====== Given data ======

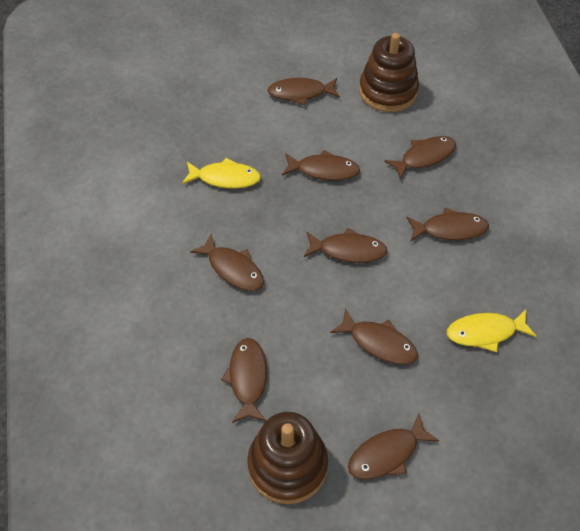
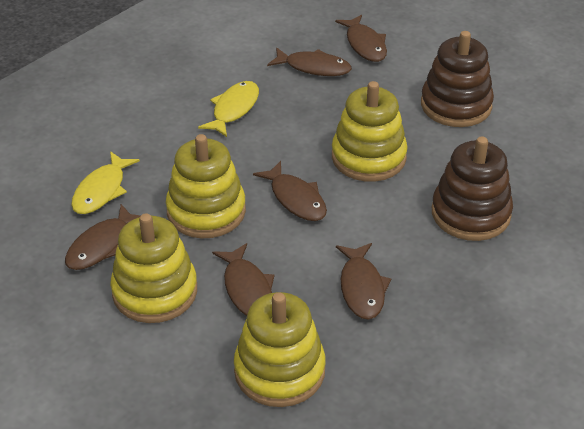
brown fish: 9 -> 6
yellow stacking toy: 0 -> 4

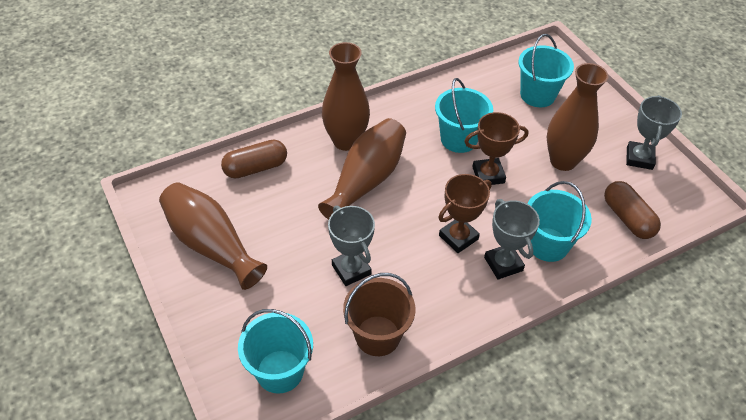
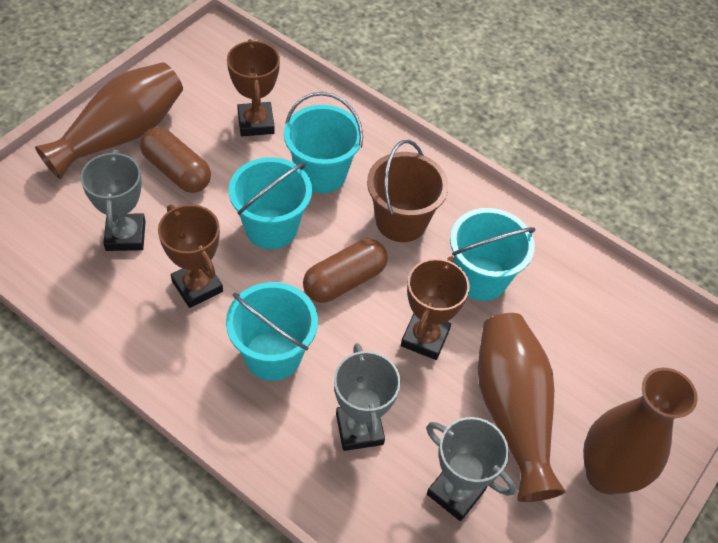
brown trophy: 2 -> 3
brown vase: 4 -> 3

======

### Task instructions
Starting at the line that holds "yellow stacking toy: 0 -> 4", reproduce each line through the last one of the listing, and nothing more; the pictures stay out.

### Task result
yellow stacking toy: 0 -> 4

brown trophy: 2 -> 3
brown vase: 4 -> 3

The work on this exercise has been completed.